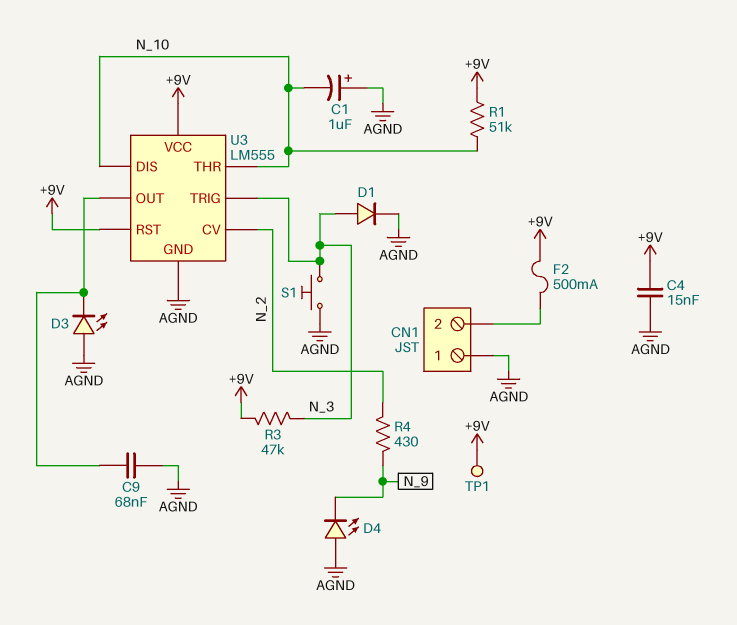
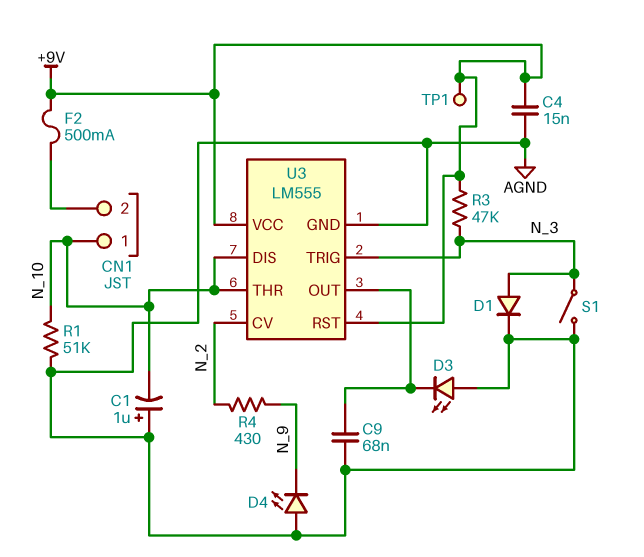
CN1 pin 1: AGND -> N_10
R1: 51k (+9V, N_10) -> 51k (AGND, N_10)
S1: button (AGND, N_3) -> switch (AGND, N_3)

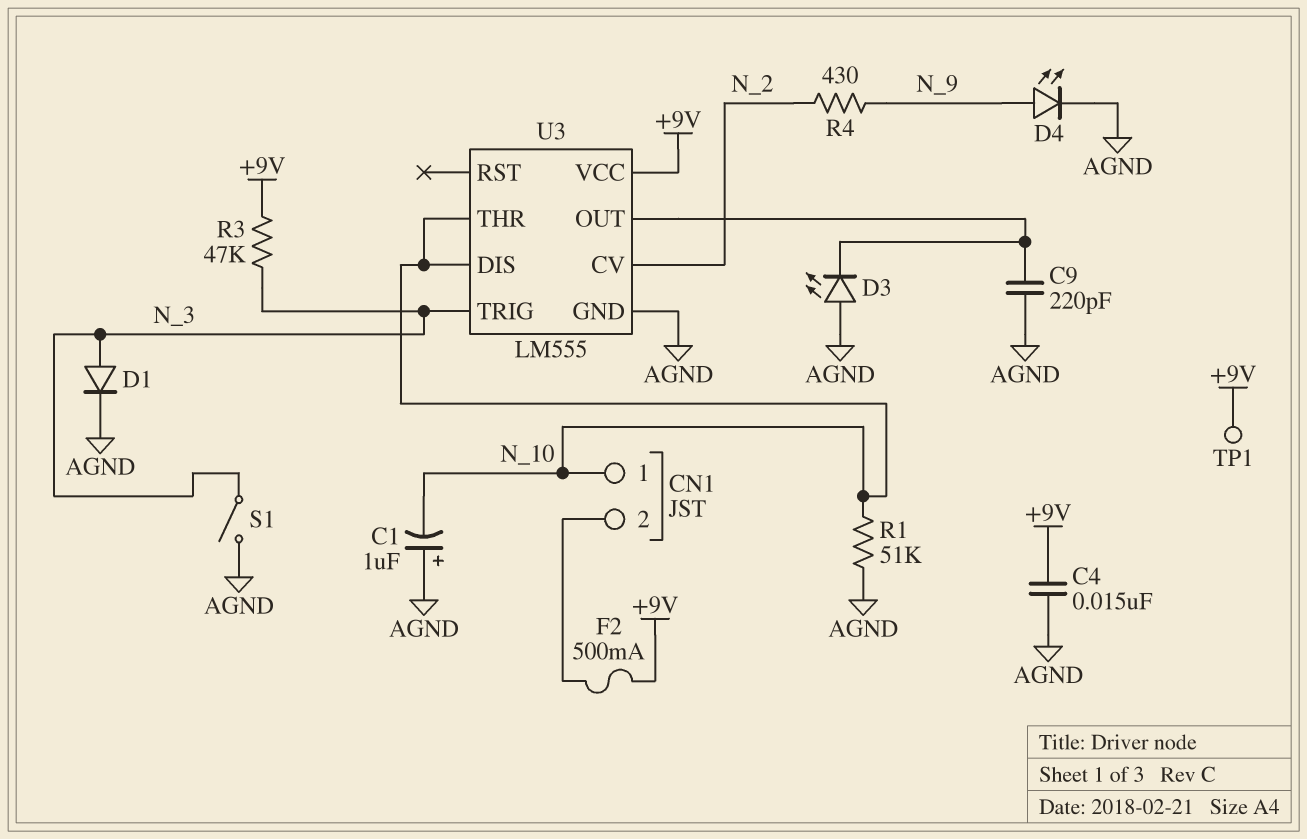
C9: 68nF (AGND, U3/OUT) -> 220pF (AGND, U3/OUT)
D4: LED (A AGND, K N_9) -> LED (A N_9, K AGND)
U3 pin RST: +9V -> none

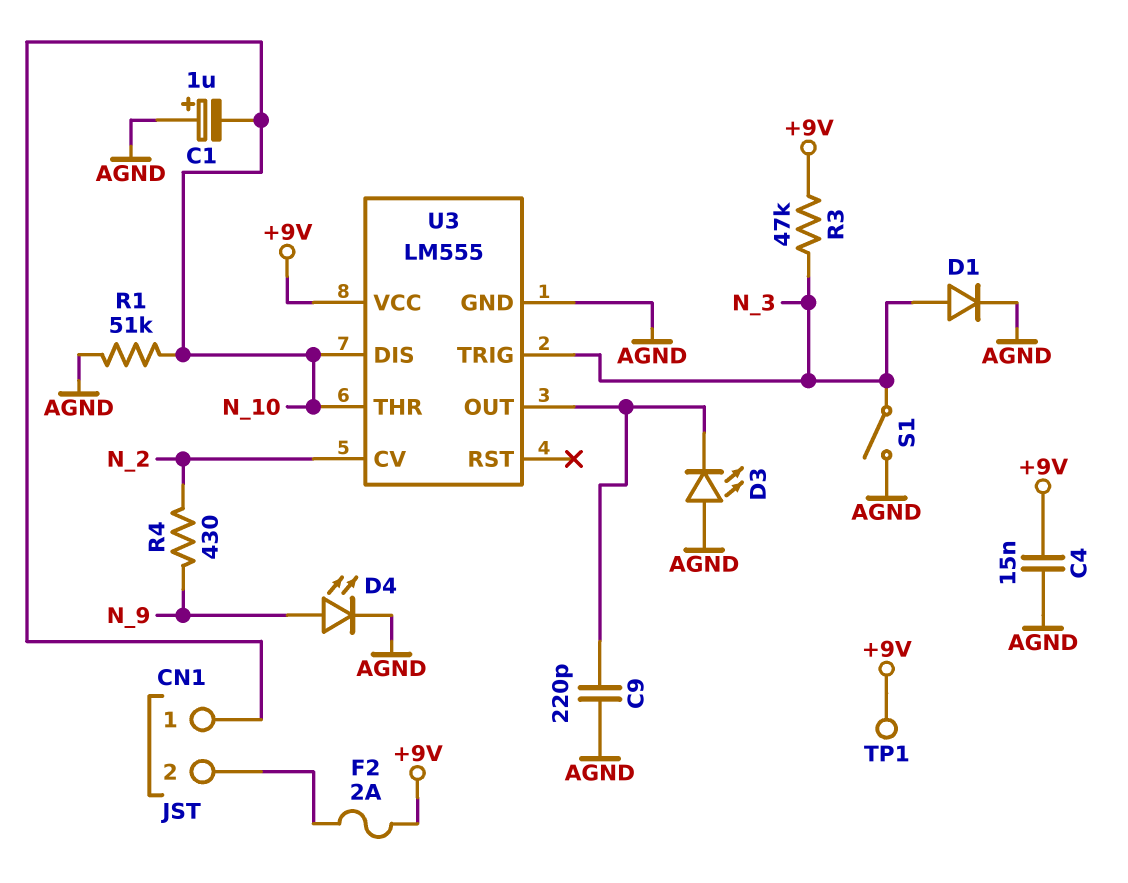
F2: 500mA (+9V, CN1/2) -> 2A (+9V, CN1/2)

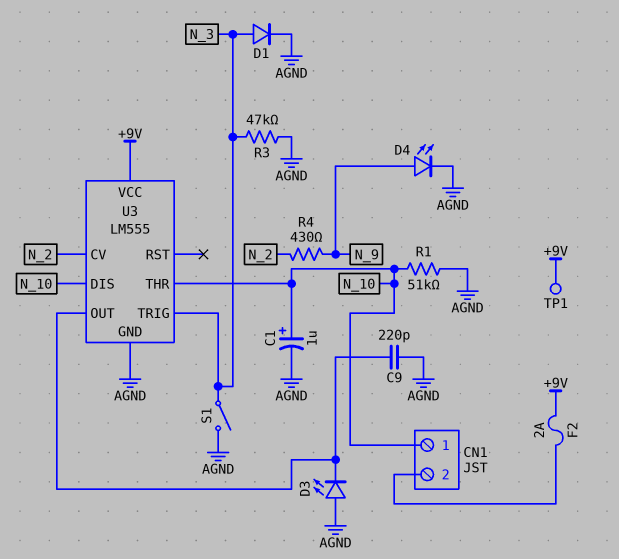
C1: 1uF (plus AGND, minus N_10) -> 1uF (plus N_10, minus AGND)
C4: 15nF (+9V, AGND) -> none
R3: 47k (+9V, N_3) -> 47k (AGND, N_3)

ACTIVITY: Say how many lines of the material above include the word "AGND", giving the number alone.

TASK SOLUTION: 8